* Brief:
I need the records below restated word for word, without their pictures.

* Data for this task:
★ ★ ★ ★ ★ ★ ★

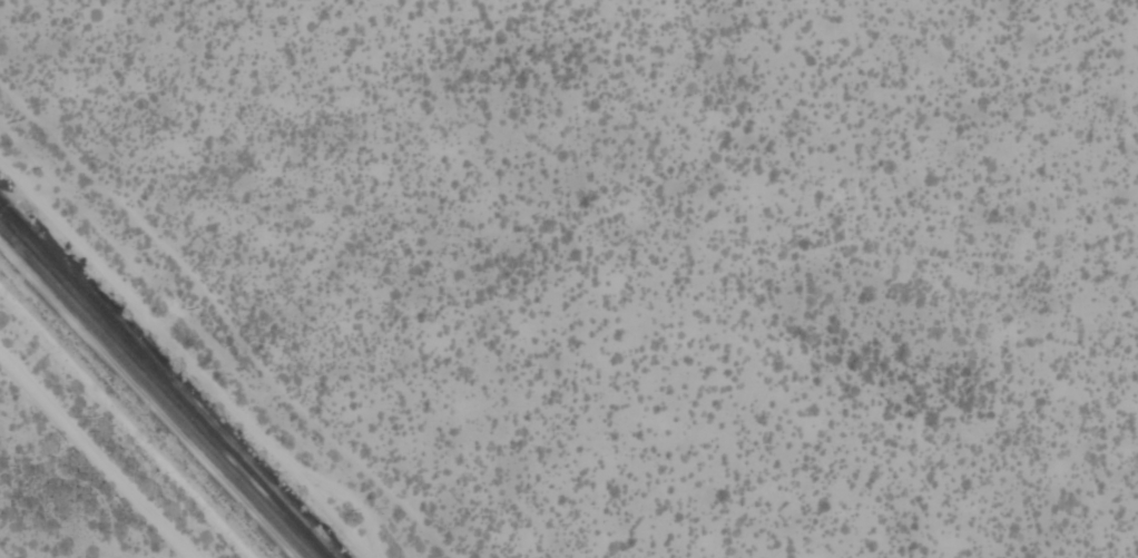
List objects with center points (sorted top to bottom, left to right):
road: (227, 315)
road: (183, 362)
railway: (164, 383)
railway: (155, 392)
road: (95, 455)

★ ★ ★ ★ ★ ★ ★

* Result:
List objects with center points (sorted top to bottom, left to right):
road: (227, 315)
road: (183, 362)
railway: (164, 383)
railway: (155, 392)
road: (95, 455)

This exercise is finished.